- **Exercise aim**: Look for "none" in each line of the records, and copy the lines that have it.

═══ Material for this exercise ═══

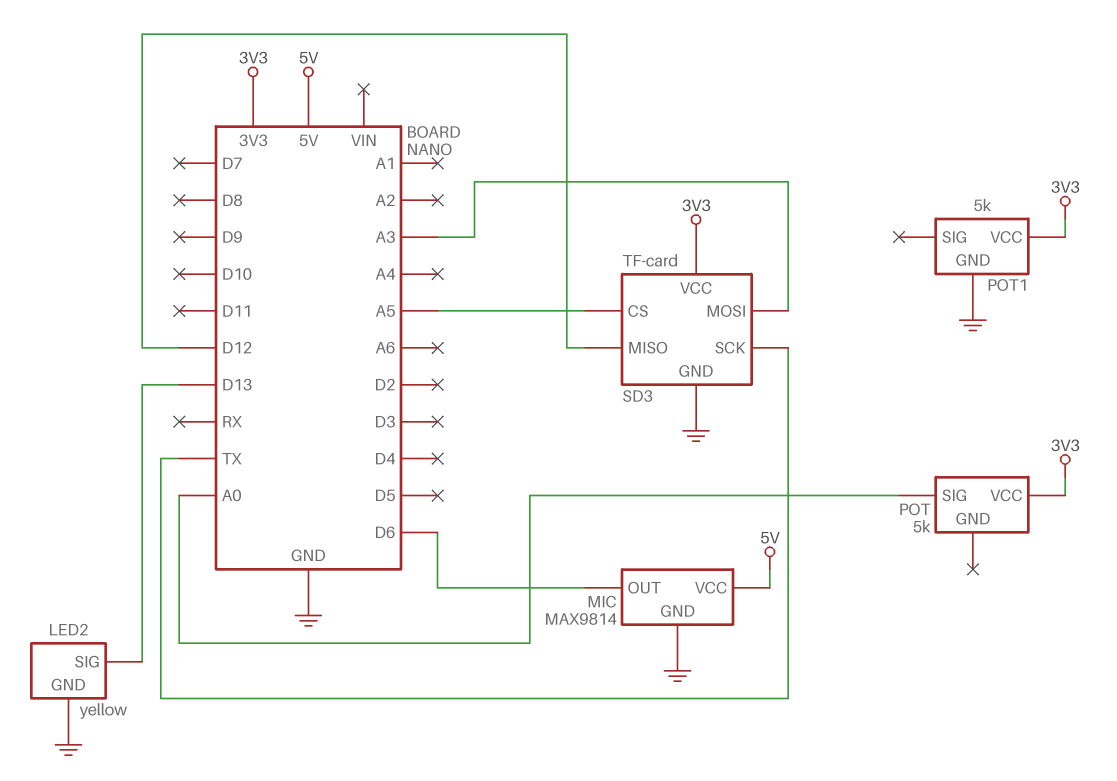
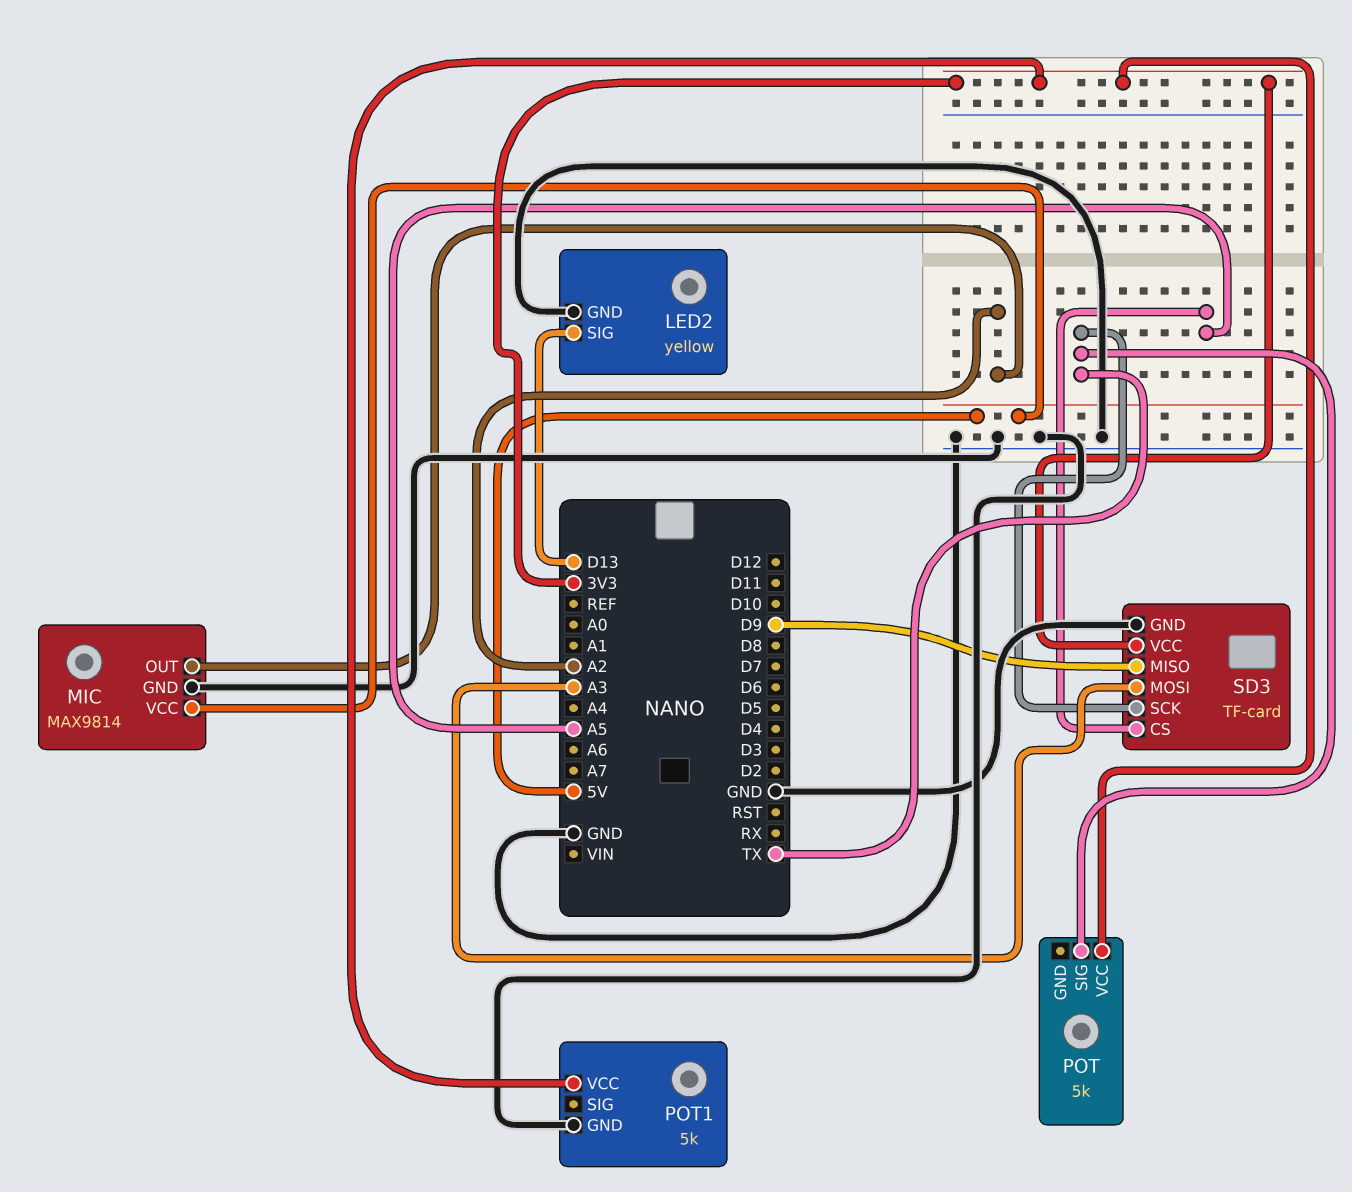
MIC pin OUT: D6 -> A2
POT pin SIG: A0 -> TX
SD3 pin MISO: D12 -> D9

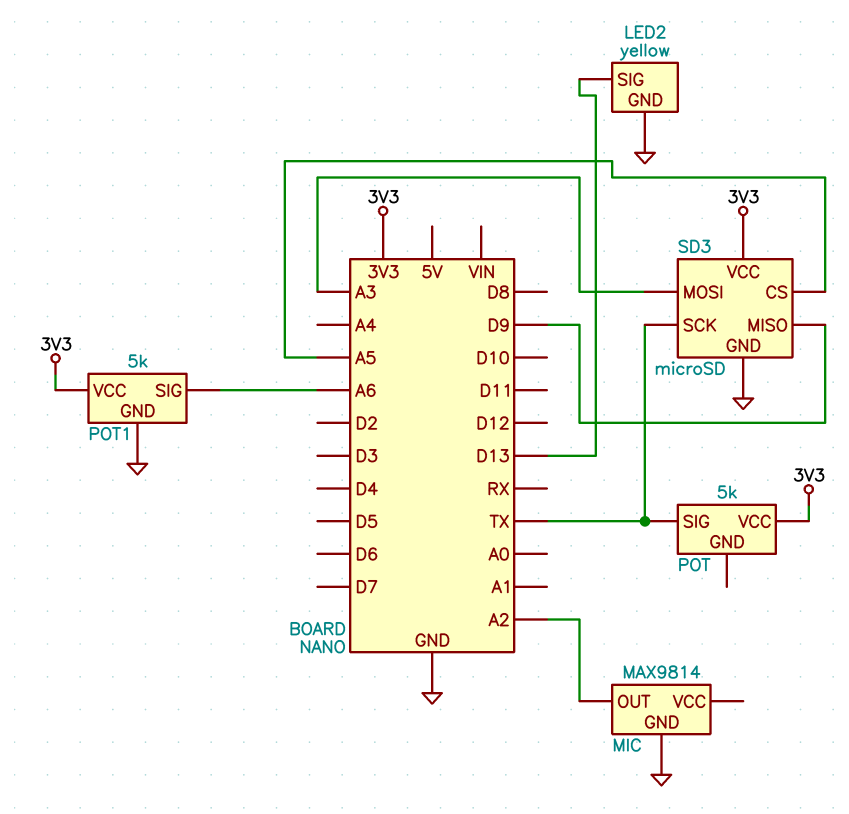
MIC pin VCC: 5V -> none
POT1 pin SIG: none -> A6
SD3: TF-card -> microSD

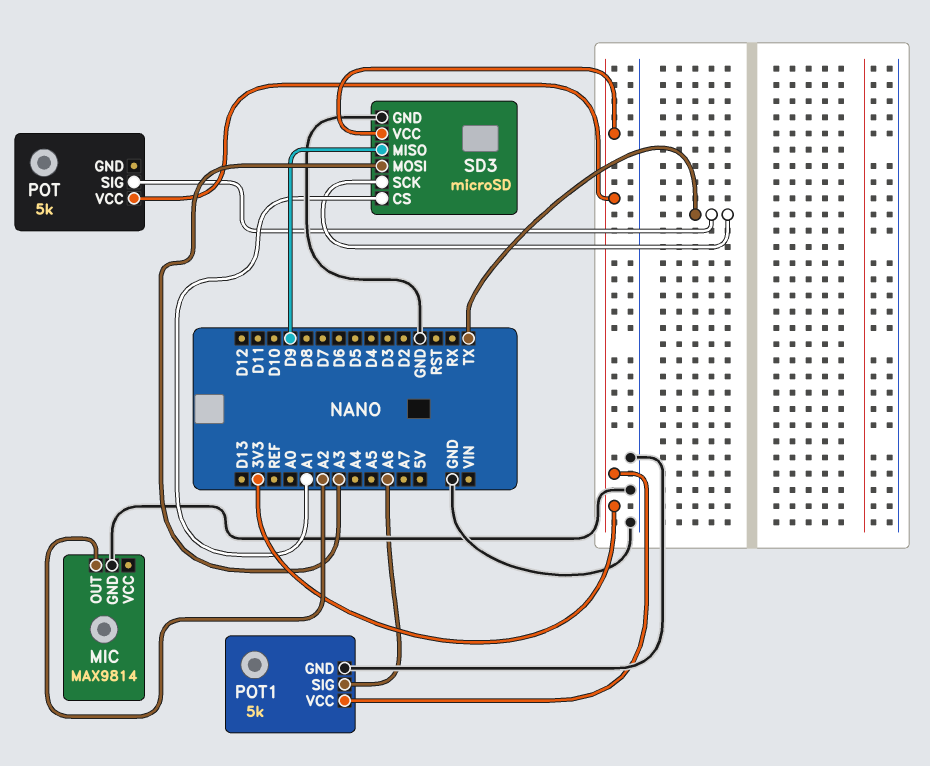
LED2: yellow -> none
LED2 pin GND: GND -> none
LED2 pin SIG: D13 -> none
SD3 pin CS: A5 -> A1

═══

- **Answer section**:
MIC pin VCC: 5V -> none
POT1 pin SIG: none -> A6
LED2: yellow -> none
LED2 pin GND: GND -> none
LED2 pin SIG: D13 -> none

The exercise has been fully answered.